━━ RECORD EXCERPTS ━━
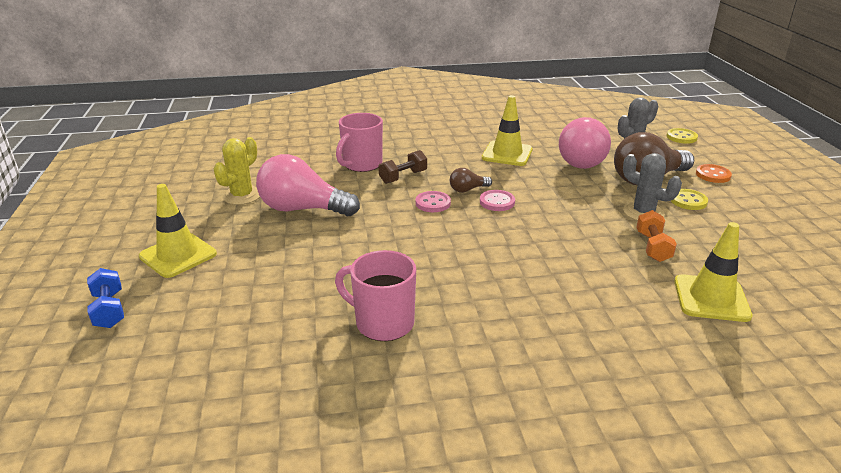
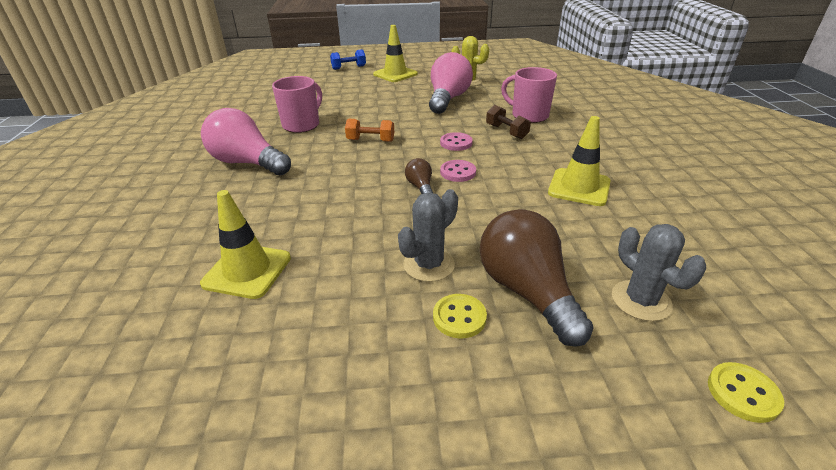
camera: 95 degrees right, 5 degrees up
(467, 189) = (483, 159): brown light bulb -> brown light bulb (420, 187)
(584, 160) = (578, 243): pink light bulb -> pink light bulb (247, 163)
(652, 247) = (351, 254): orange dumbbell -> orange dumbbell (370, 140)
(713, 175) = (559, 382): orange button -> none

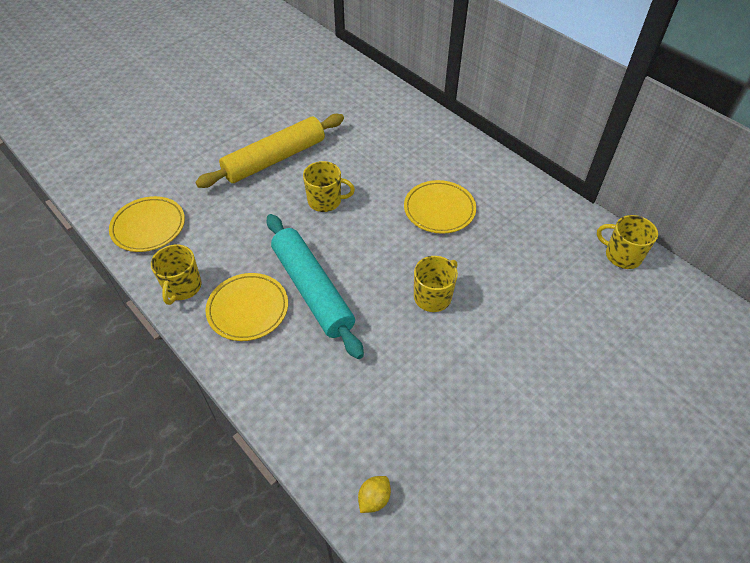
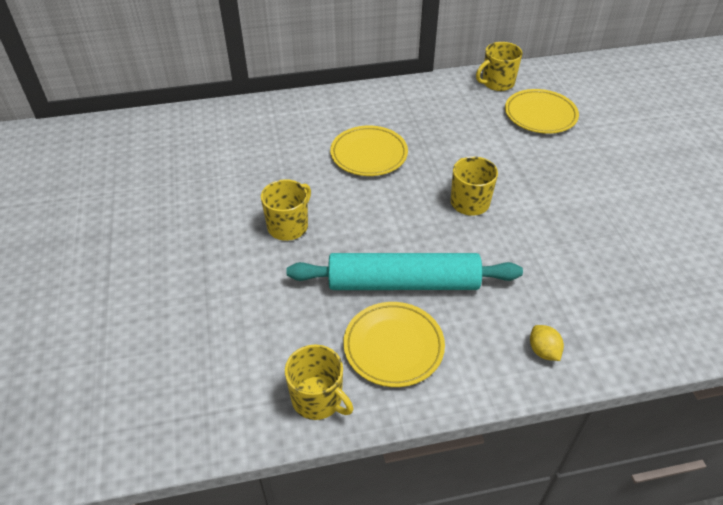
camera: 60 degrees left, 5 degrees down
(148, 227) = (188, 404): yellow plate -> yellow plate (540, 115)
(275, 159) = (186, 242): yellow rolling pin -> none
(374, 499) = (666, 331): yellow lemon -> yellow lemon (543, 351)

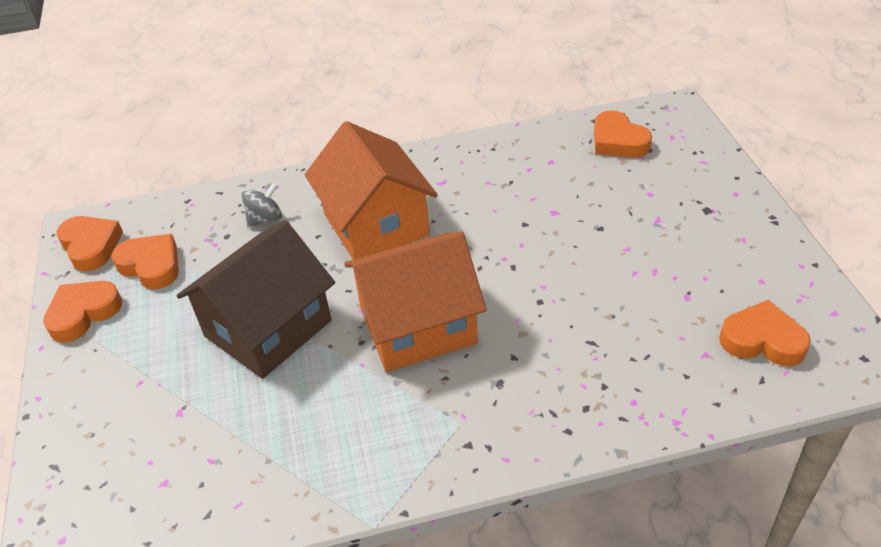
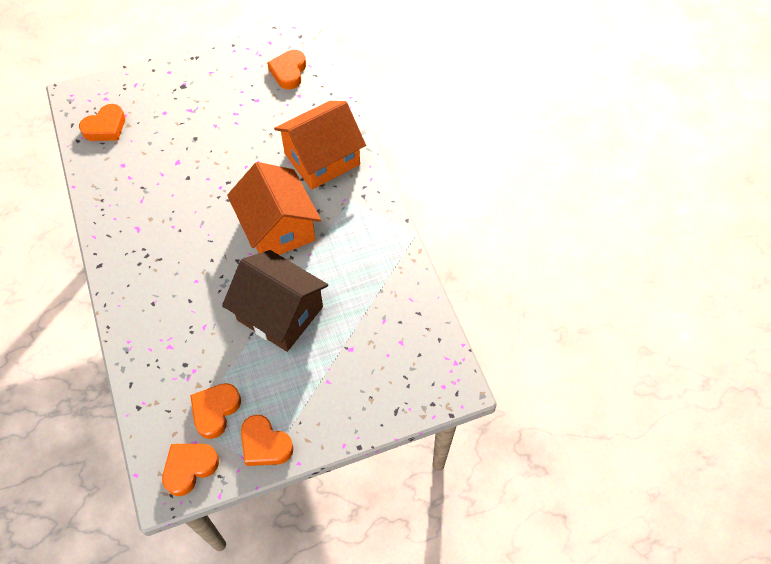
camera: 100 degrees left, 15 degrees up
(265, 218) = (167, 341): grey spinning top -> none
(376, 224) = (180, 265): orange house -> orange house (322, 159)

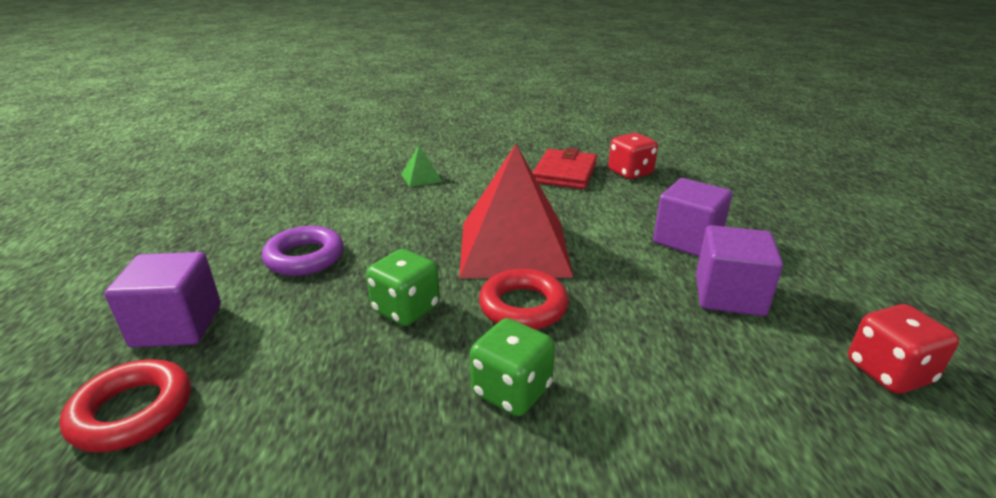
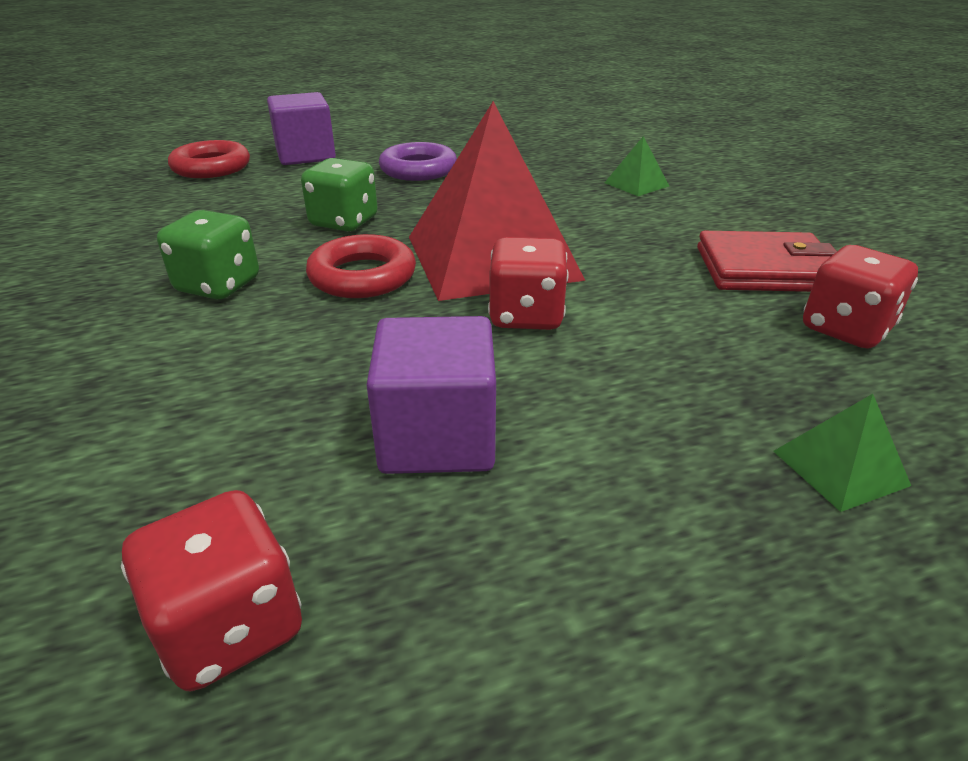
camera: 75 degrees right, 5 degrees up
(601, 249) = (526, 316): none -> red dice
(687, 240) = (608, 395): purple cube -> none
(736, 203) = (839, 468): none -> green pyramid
━━━
◆ **TASK ITEM**: All lines from the one that contains "camera: 75 degrees right, 5 degrees up" to the end of the records above are to be copied exactly; leave out the rest.

◆ **ANSWER TO THIS EXERCISE**:
camera: 75 degrees right, 5 degrees up
(601, 249) = (526, 316): none -> red dice
(687, 240) = (608, 395): purple cube -> none
(736, 203) = (839, 468): none -> green pyramid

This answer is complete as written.